**TASK TO CARRY OUT:** Could you copy exactly the lines from the start of the records through the one containing "The suruvifuk (purple) moved", both included, and leave out the pictures?

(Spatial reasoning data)
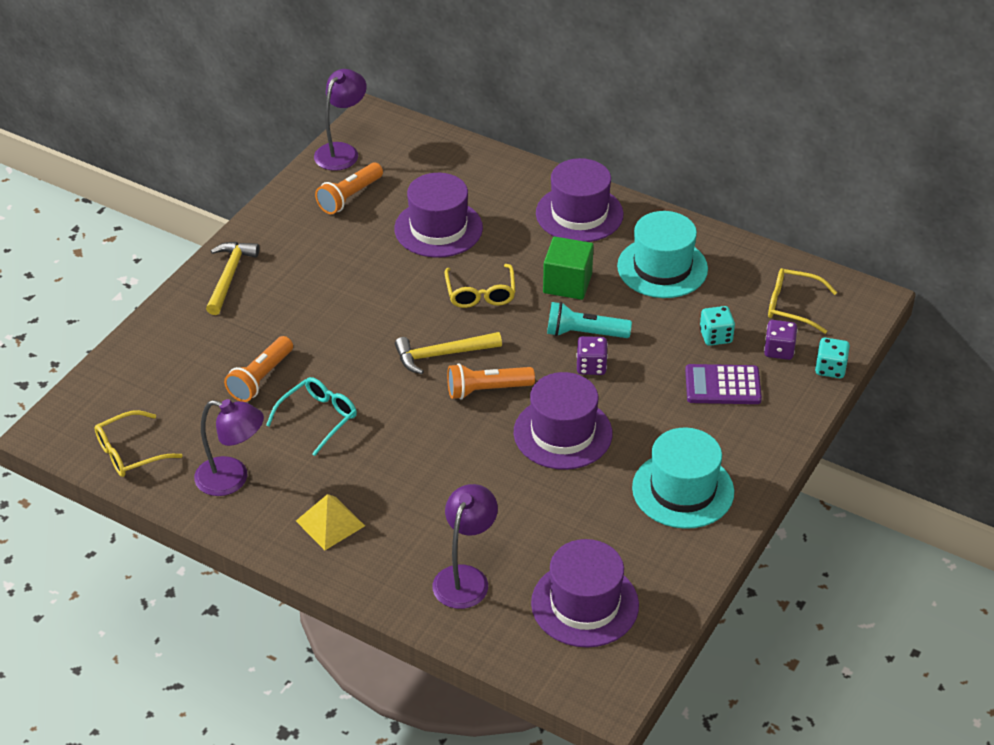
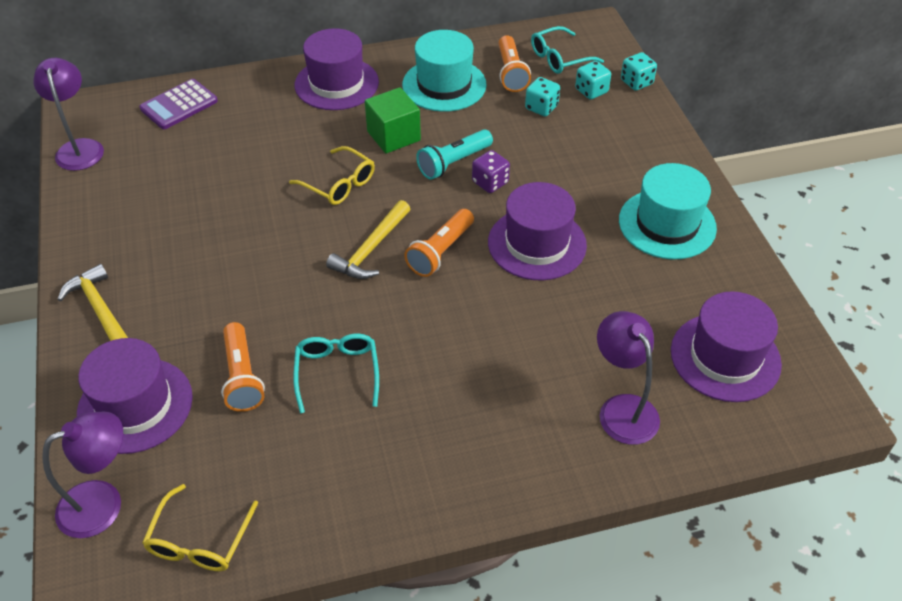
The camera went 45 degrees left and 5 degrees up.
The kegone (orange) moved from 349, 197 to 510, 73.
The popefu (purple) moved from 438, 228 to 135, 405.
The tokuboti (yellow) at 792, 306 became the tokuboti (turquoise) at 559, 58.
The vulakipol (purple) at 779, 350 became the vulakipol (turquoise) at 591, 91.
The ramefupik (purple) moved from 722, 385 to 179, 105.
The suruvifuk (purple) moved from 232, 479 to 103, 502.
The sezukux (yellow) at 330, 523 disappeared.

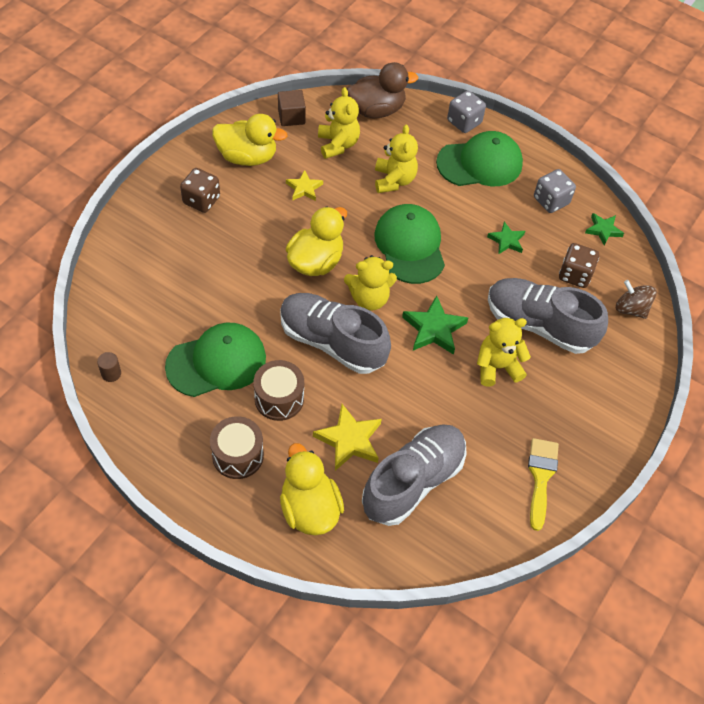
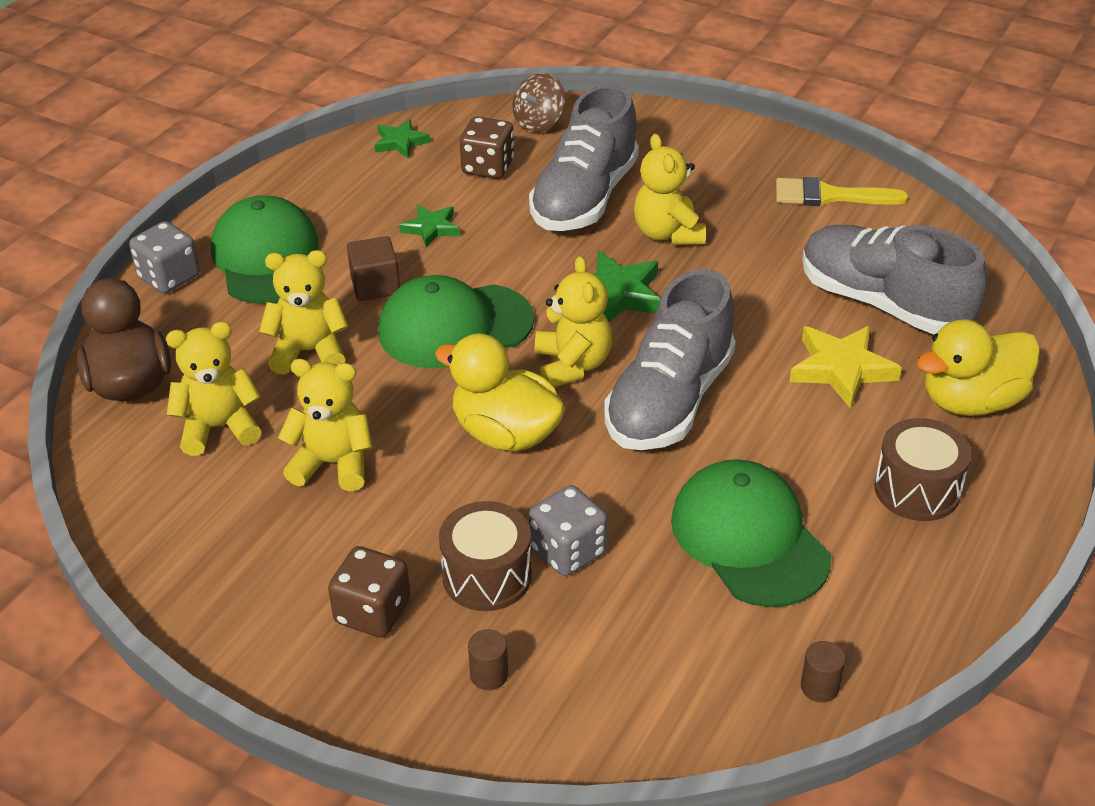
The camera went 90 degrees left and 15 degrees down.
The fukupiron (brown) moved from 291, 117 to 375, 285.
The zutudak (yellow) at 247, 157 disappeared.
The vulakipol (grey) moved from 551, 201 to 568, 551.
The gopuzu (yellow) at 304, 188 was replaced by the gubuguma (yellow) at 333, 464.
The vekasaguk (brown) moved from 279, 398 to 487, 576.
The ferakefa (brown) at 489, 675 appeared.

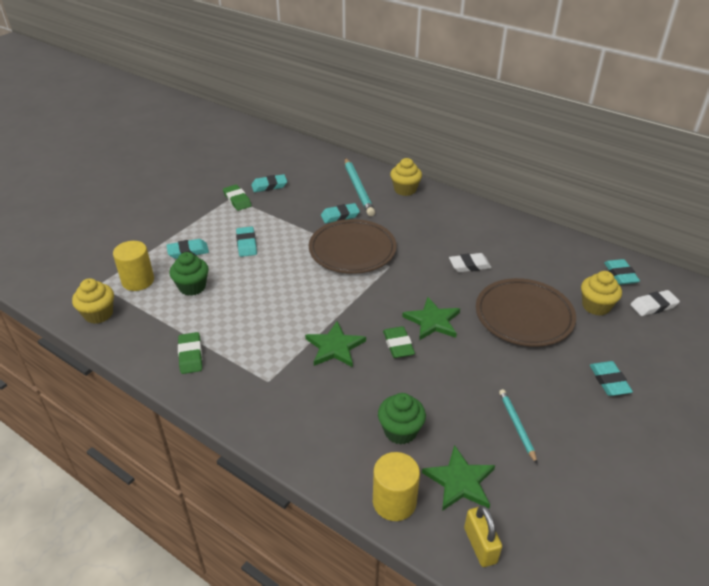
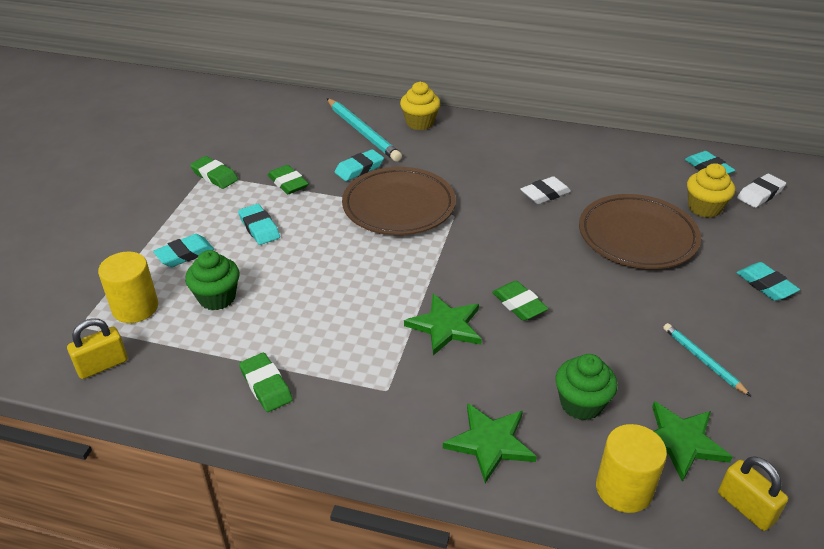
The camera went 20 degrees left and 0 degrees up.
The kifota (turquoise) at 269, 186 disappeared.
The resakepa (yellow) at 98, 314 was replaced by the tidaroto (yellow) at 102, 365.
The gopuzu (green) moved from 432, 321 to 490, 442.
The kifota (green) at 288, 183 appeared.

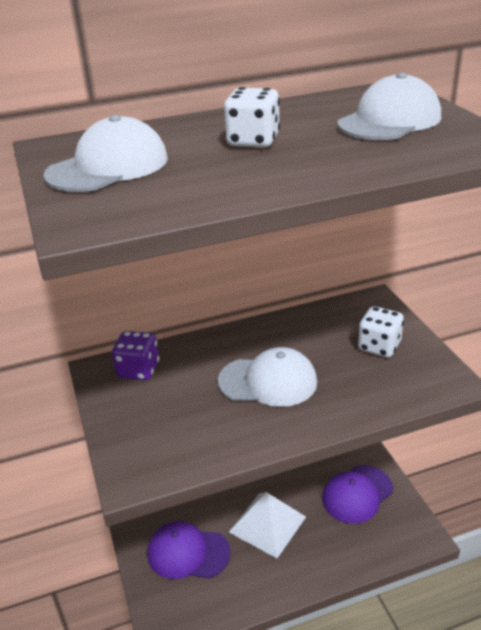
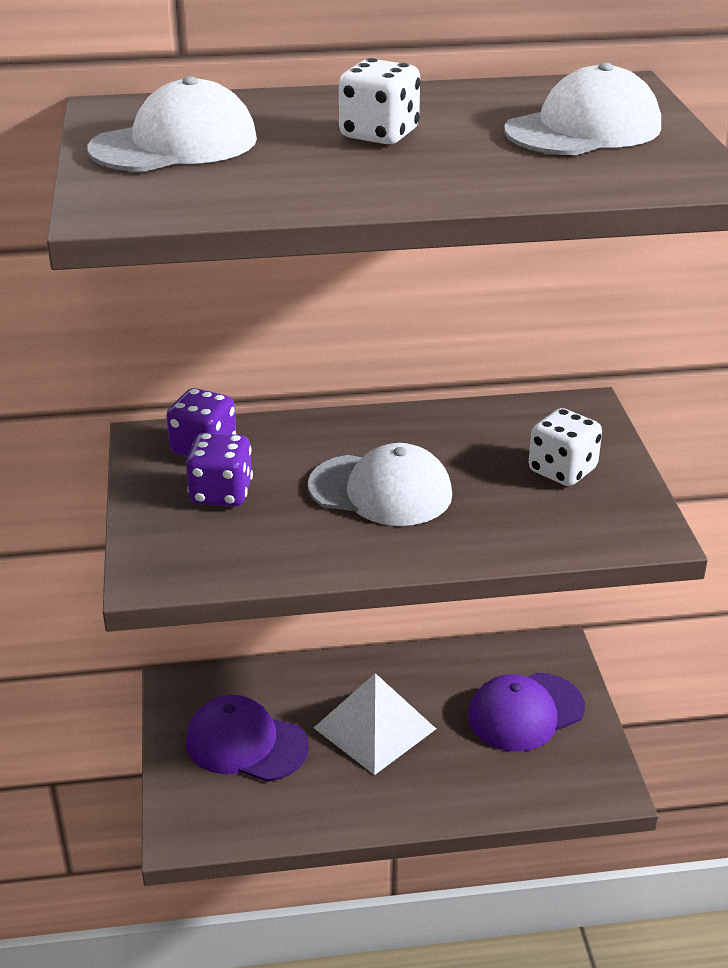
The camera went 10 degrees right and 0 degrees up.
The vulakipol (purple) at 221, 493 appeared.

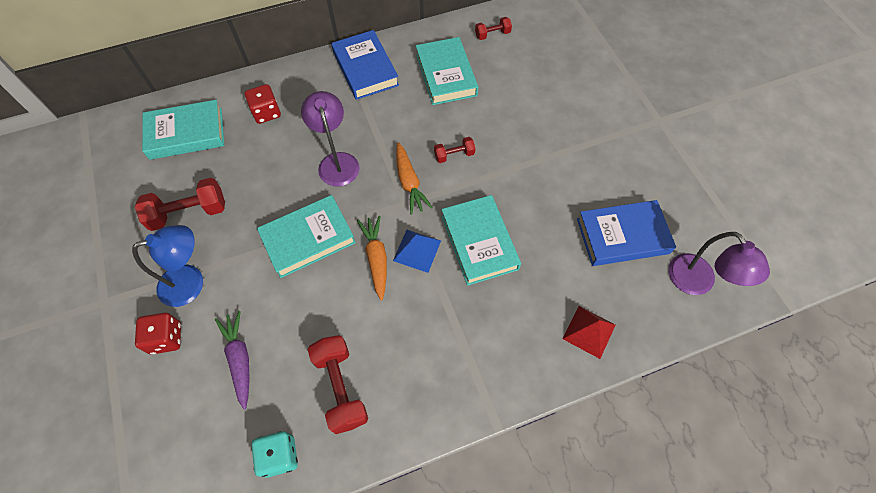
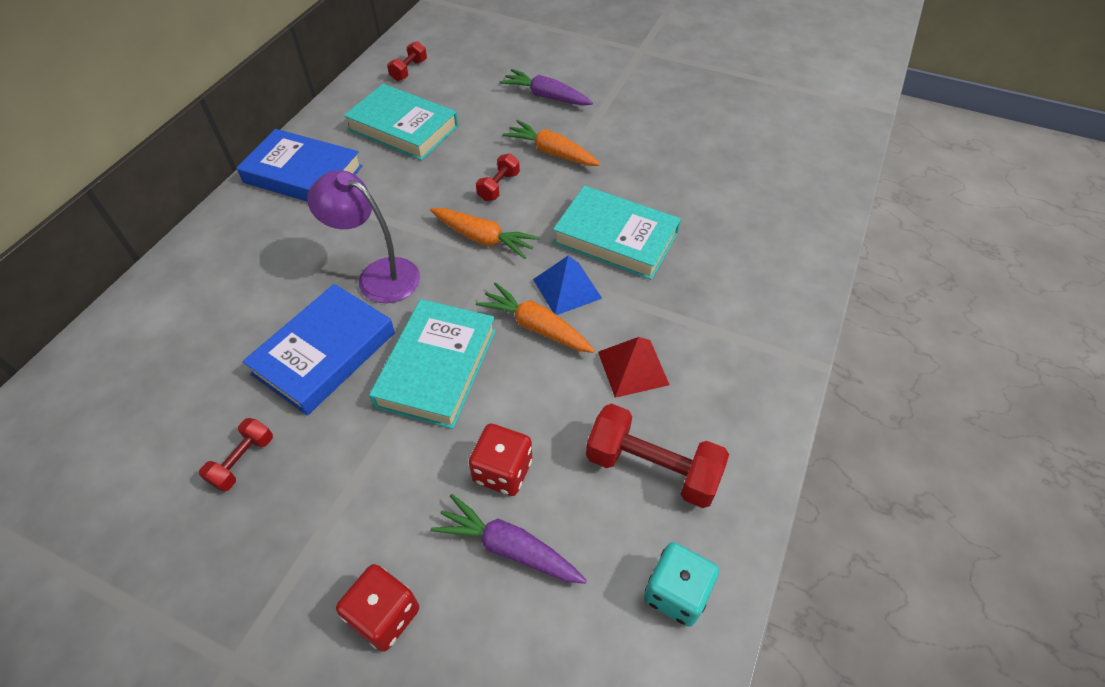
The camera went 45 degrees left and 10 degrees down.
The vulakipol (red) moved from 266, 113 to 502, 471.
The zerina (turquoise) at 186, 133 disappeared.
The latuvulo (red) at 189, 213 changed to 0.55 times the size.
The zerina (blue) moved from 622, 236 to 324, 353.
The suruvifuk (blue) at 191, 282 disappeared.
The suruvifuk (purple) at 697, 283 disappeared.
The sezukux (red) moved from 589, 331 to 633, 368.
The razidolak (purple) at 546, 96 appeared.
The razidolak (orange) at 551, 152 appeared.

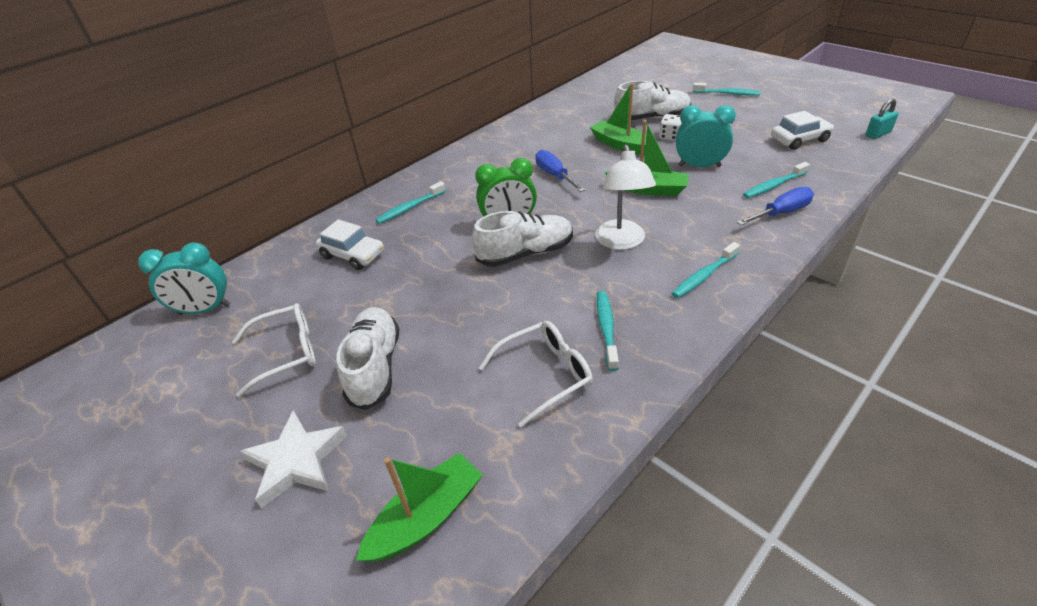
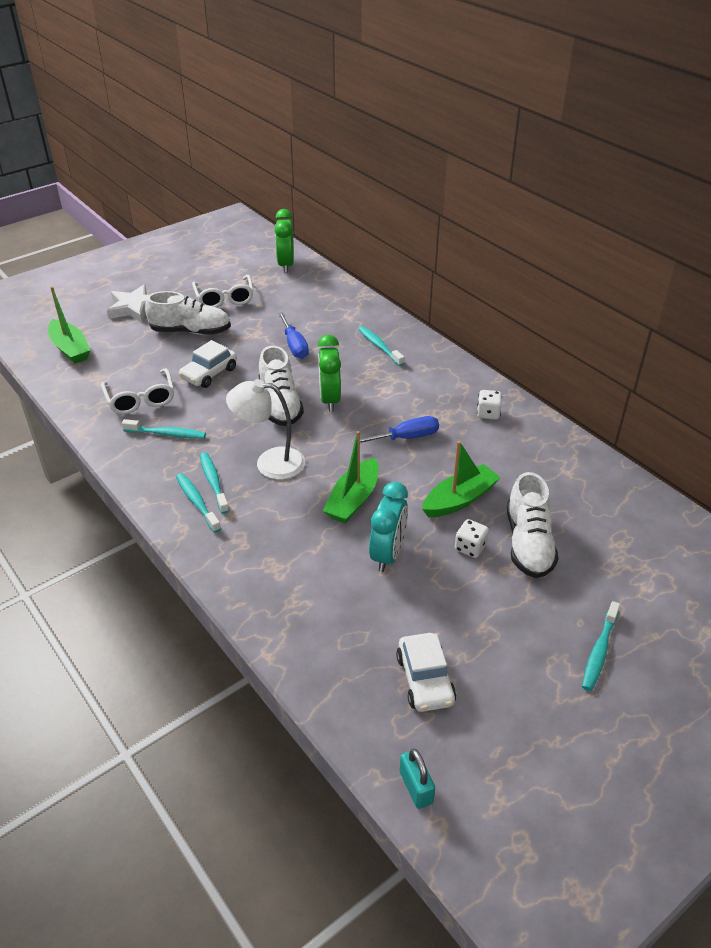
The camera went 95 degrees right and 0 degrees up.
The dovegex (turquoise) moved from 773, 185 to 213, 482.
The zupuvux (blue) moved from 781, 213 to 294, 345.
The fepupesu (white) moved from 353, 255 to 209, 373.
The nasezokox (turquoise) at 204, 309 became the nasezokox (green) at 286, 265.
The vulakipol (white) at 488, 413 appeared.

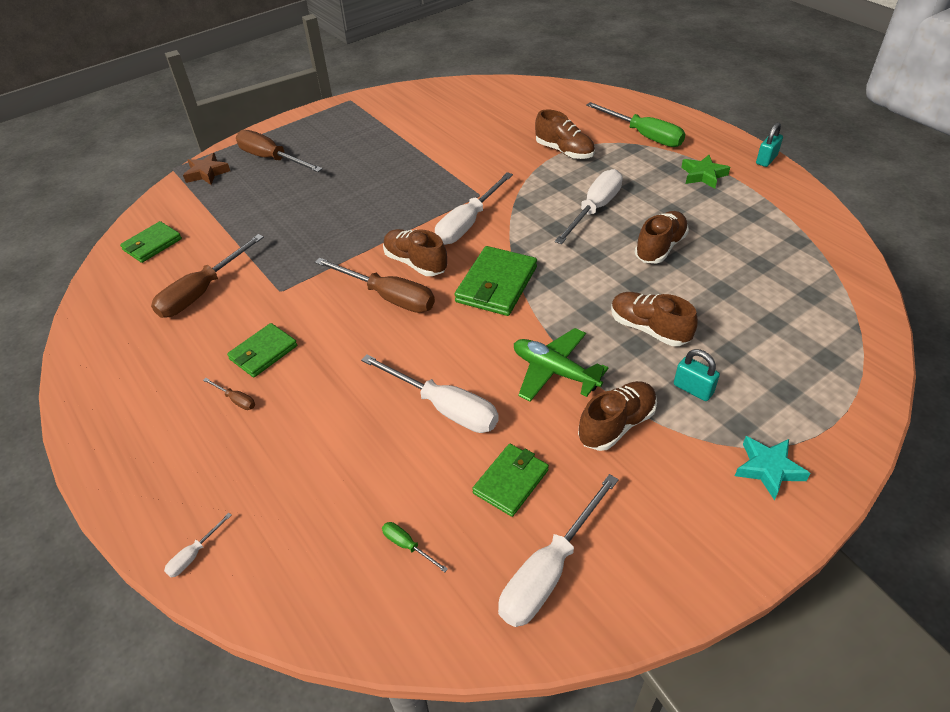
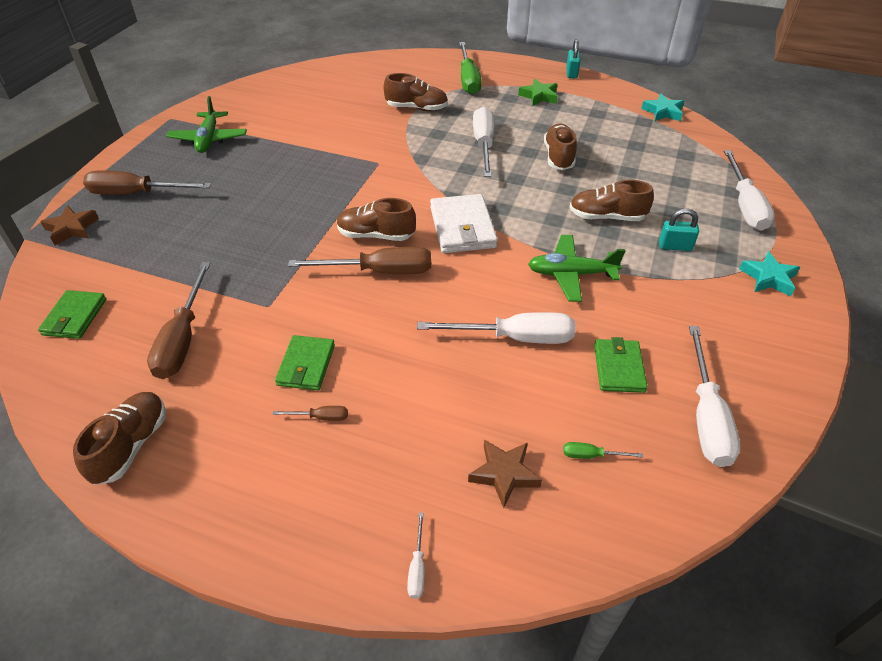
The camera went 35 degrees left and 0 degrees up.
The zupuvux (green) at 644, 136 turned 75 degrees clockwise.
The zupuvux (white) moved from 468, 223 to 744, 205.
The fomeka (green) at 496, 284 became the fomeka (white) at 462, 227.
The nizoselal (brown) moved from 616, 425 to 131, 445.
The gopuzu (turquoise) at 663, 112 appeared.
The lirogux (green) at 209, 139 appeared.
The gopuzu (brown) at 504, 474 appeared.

**FINAL ANSWER:**
The camera went 45 degrees left and 5 degrees up.
The kegone (orange) moved from 349, 197 to 510, 73.
The popefu (purple) moved from 438, 228 to 135, 405.
The tokuboti (yellow) at 792, 306 became the tokuboti (turquoise) at 559, 58.
The vulakipol (purple) at 779, 350 became the vulakipol (turquoise) at 591, 91.
The ramefupik (purple) moved from 722, 385 to 179, 105.
The suruvifuk (purple) moved from 232, 479 to 103, 502.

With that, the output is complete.